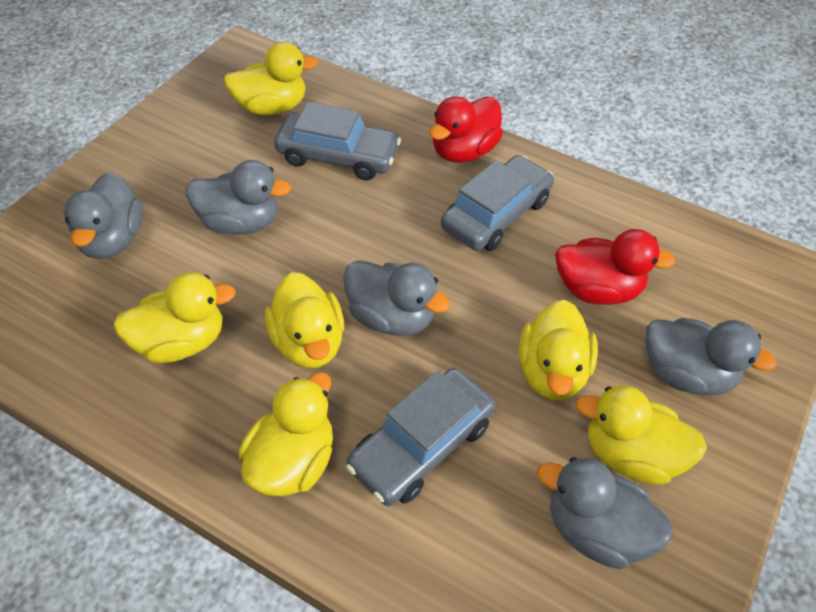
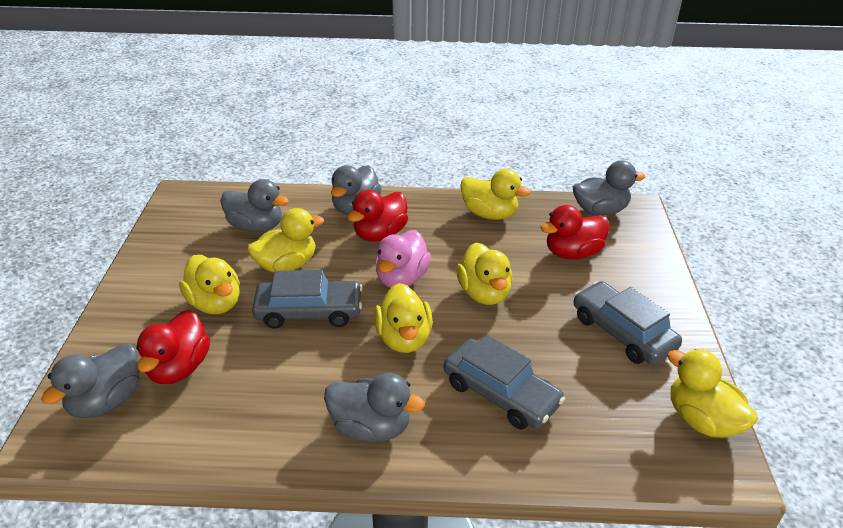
pink duck: 0 -> 1
red duck: 2 -> 3

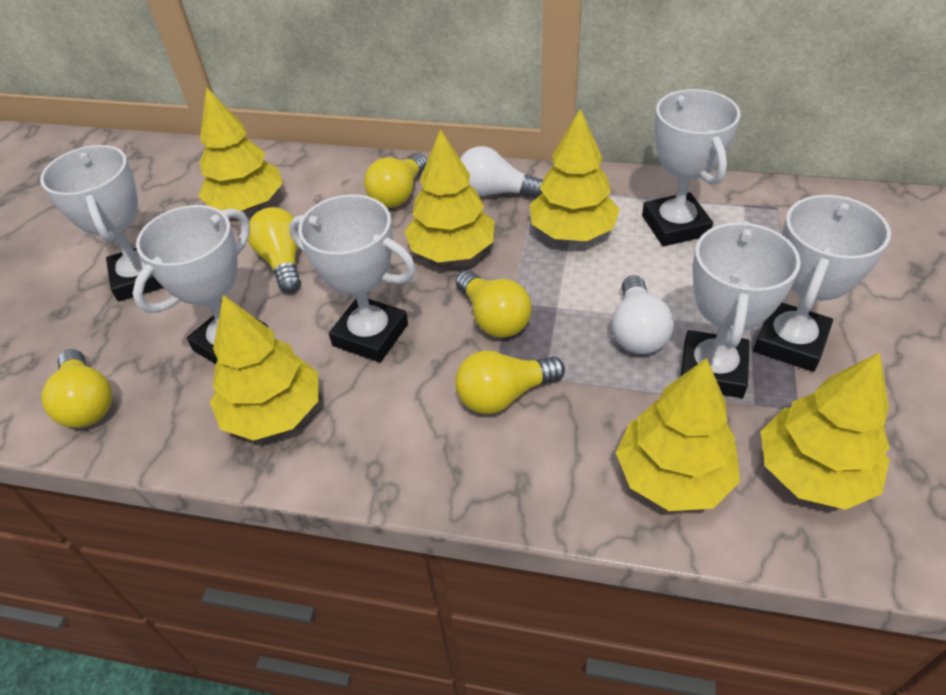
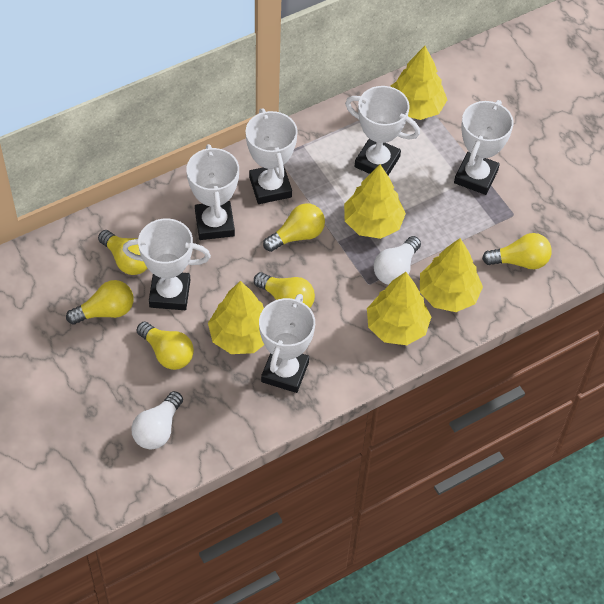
yellow light bulb: 5 -> 6
yellow tree: 6 -> 5

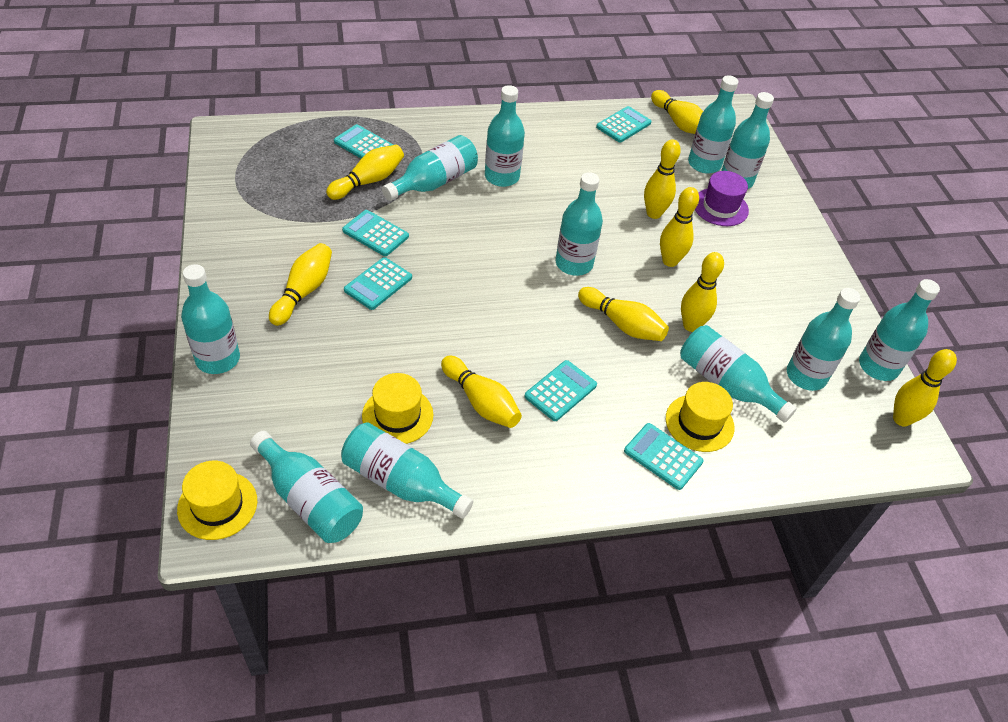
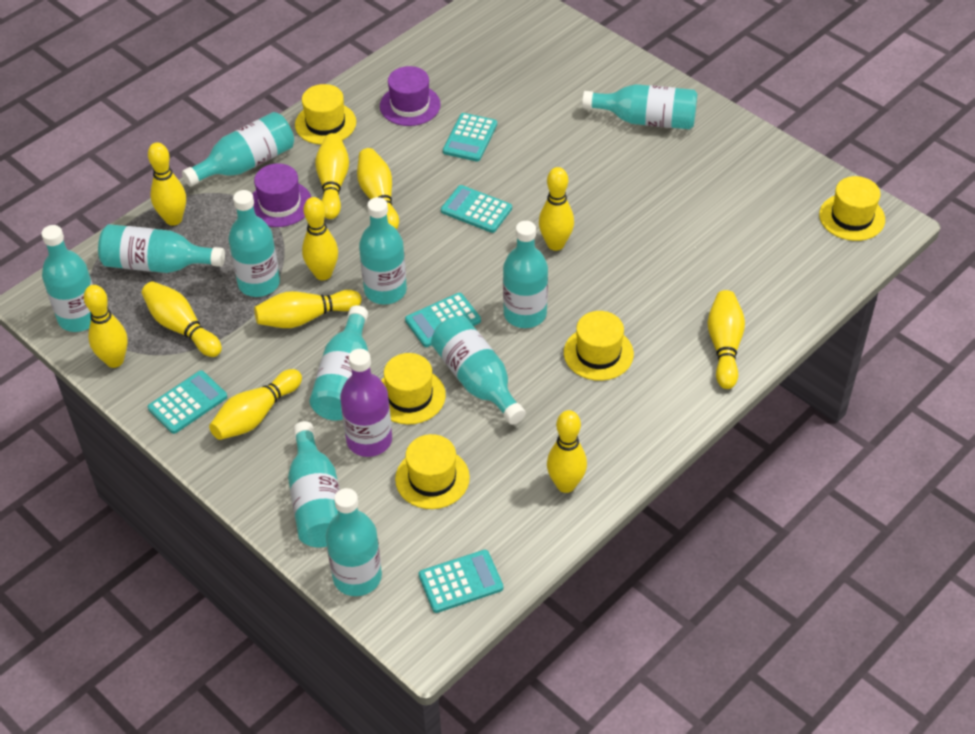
purple bottle: 0 -> 1
purple hat: 1 -> 2
turquoise calculator: 6 -> 5
yellow bowling pin: 9 -> 11
yellow hat: 3 -> 5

★ ★ ★ ★ ★

- **WHAT THE TASK REQUIRES**: The data above must be given again in full and unaltered, minus its images.

- **WORKED SOLUTION**:
pink duck: 0 -> 1
red duck: 2 -> 3

yellow light bulb: 5 -> 6
yellow tree: 6 -> 5

purple bottle: 0 -> 1
purple hat: 1 -> 2
turquoise calculator: 6 -> 5
yellow bowling pin: 9 -> 11
yellow hat: 3 -> 5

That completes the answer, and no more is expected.